### Information shown

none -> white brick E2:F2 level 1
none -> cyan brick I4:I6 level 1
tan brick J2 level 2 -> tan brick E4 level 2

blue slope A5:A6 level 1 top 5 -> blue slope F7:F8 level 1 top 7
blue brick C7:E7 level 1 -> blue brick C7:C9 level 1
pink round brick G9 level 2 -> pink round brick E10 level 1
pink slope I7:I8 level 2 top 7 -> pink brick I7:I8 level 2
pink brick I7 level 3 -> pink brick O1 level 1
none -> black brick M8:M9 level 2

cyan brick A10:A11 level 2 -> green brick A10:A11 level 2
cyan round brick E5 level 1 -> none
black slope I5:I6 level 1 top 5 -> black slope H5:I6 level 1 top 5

* * *

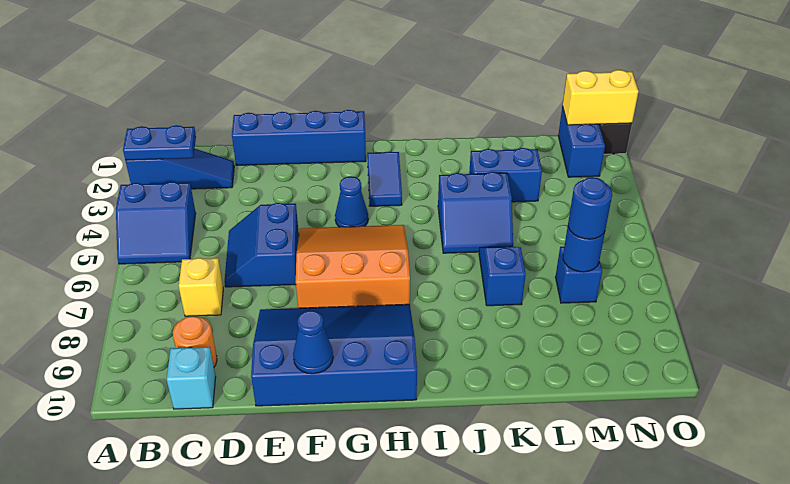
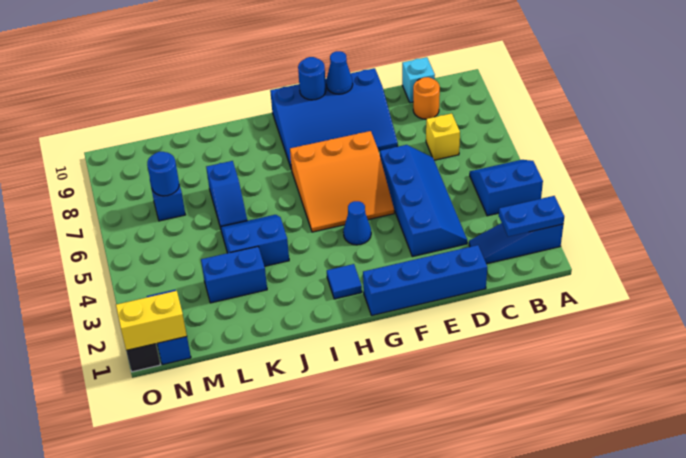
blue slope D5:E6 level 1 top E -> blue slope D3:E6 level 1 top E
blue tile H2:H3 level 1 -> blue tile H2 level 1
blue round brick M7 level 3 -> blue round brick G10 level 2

...

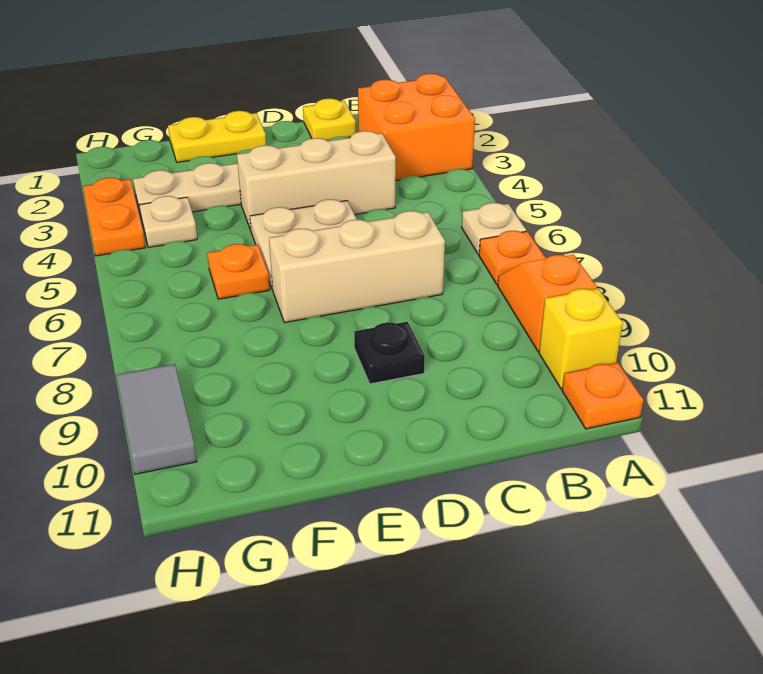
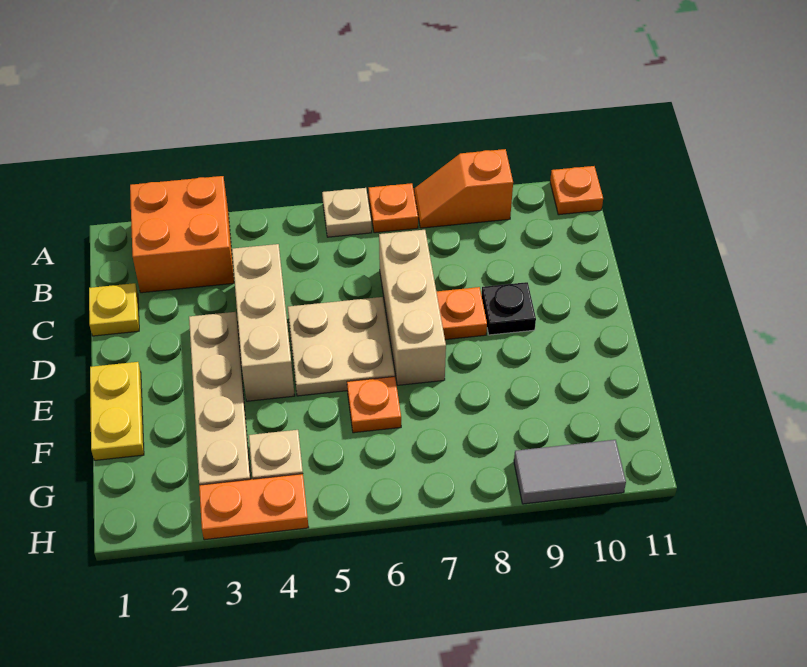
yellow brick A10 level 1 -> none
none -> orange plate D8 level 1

### Task description
Reproduce verbatim only the segment of the listing bounded by the line containing "yellow brick A10 level 1 -> none" and the line containing "none -> orange plate D8 level 1", with both boundary lines included.

### Result of the task
yellow brick A10 level 1 -> none
none -> orange plate D8 level 1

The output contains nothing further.